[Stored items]
====================

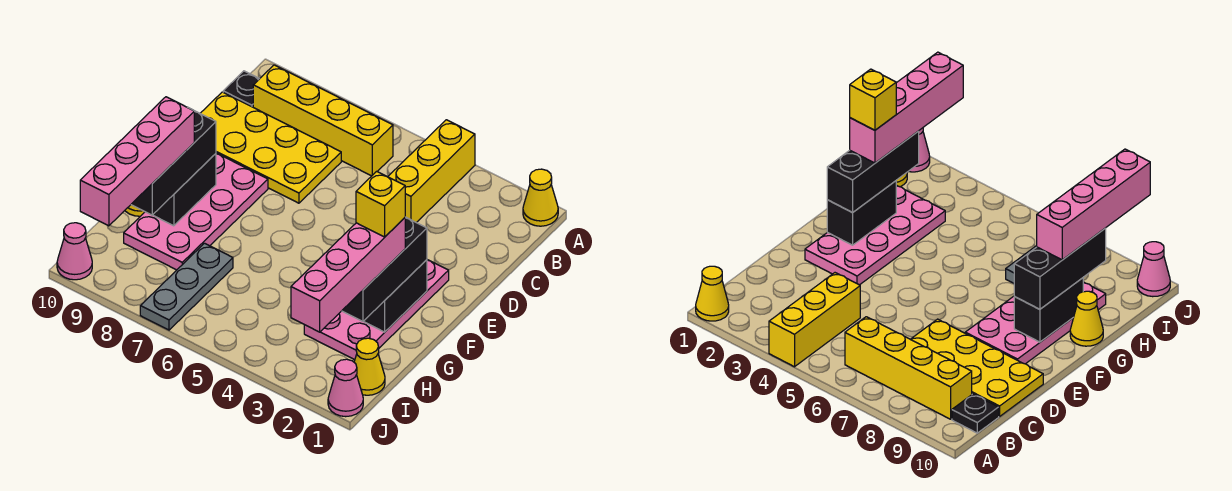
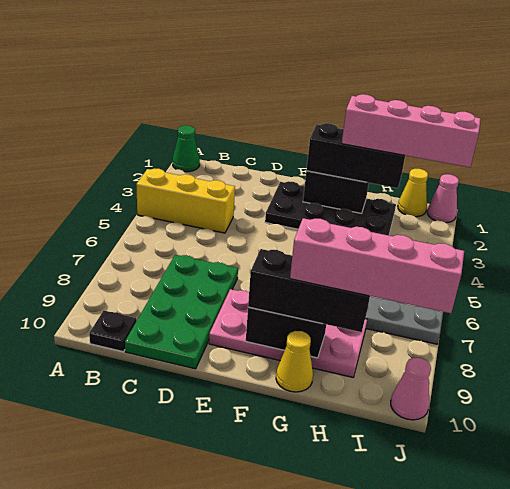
yellow cone A1 level 1 -> green cone A1 level 1
yellow brick B6:B9 level 1 -> none
yellow plate C7:D10 level 1 -> green plate C7:D10 level 1
pink plate E2:H3 level 1 -> black plate E2:H3 level 1
yellow brick G2 level 5 -> none

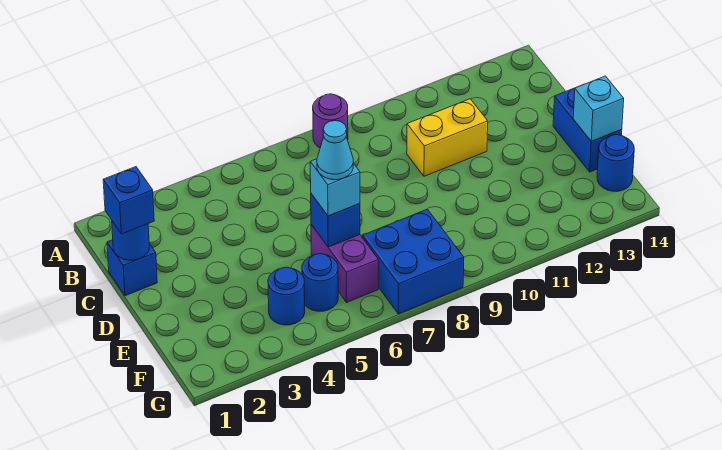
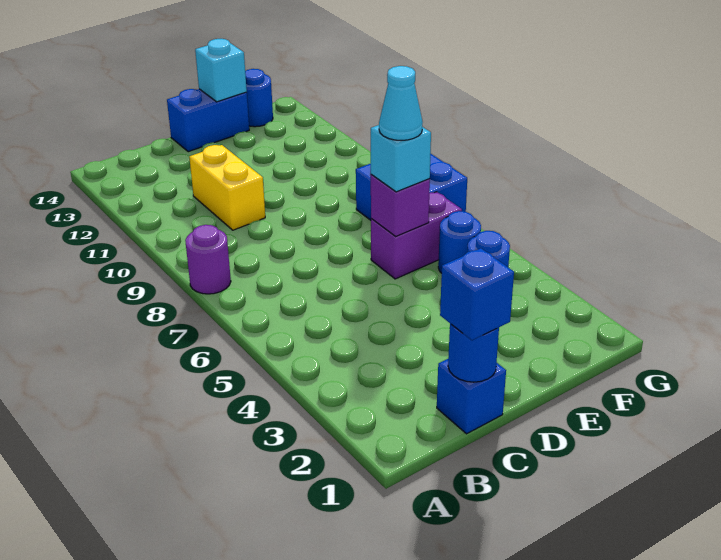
blue brick E6 level 2 -> purple brick E6 level 2

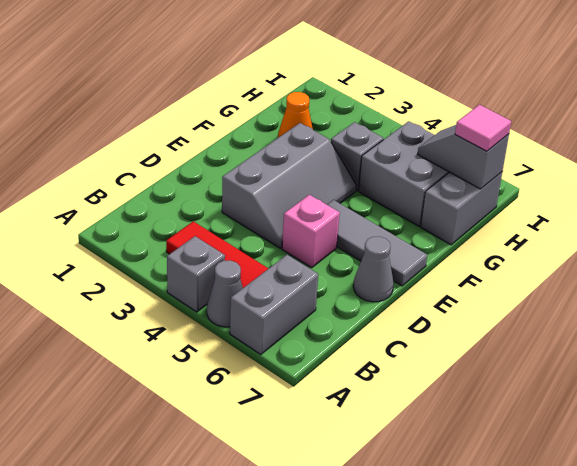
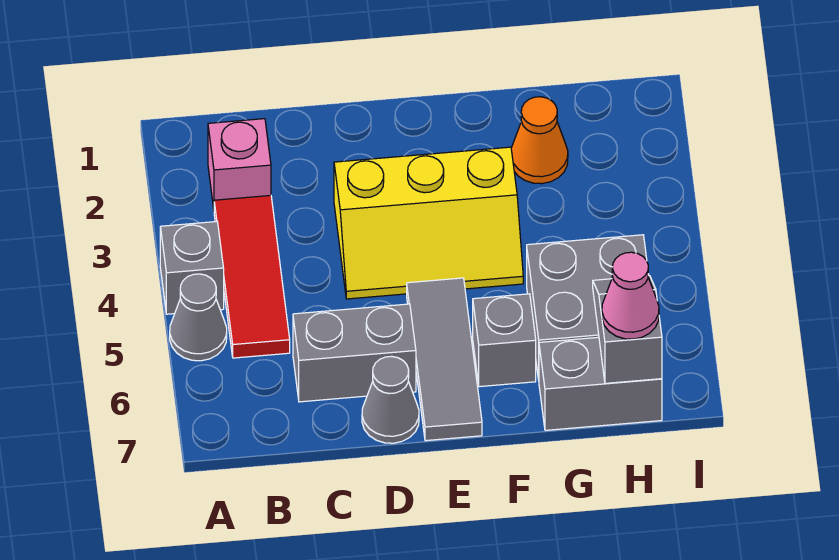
grey brick A6:B6 level 1 -> grey brick C6:D6 level 1
grey slope D3:F4 level 1 top 3 -> yellow slope D3:F4 level 1 top 3
pink brick D5 level 1 -> pink brick B2 level 1
grey brick G4 level 1 -> grey brick F6 level 1
pink tile H7 level 3 -> pink cone H7 level 3

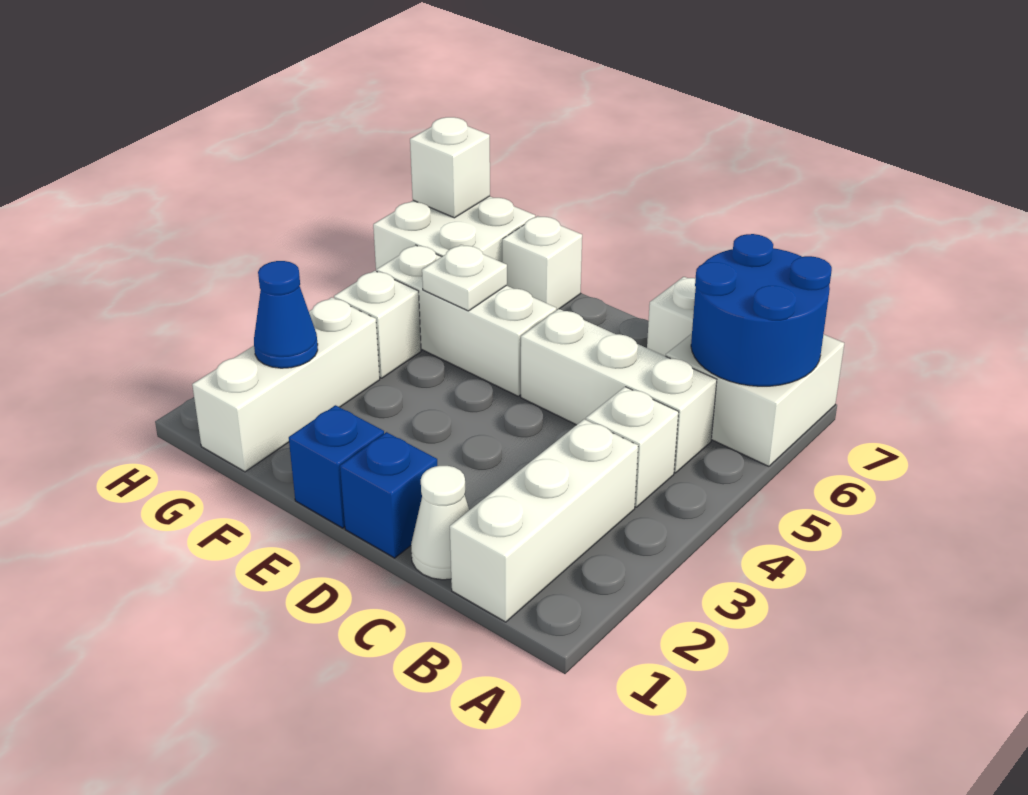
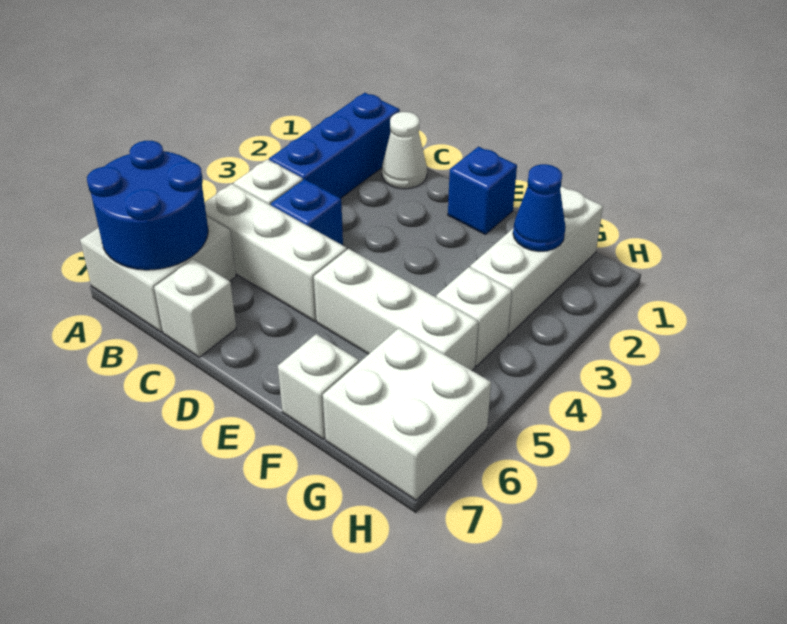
white brick B1:B3 level 1 -> blue brick B1:B3 level 1
blue brick D1 level 1 -> blue brick C4 level 1
white plate F5 level 2 -> none
white brick H7 level 2 -> none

====================

The output consists solely of the lines from the line that contains "blue brick D1" through the final line of the data.

blue brick D1 level 1 -> blue brick C4 level 1
white plate F5 level 2 -> none
white brick H7 level 2 -> none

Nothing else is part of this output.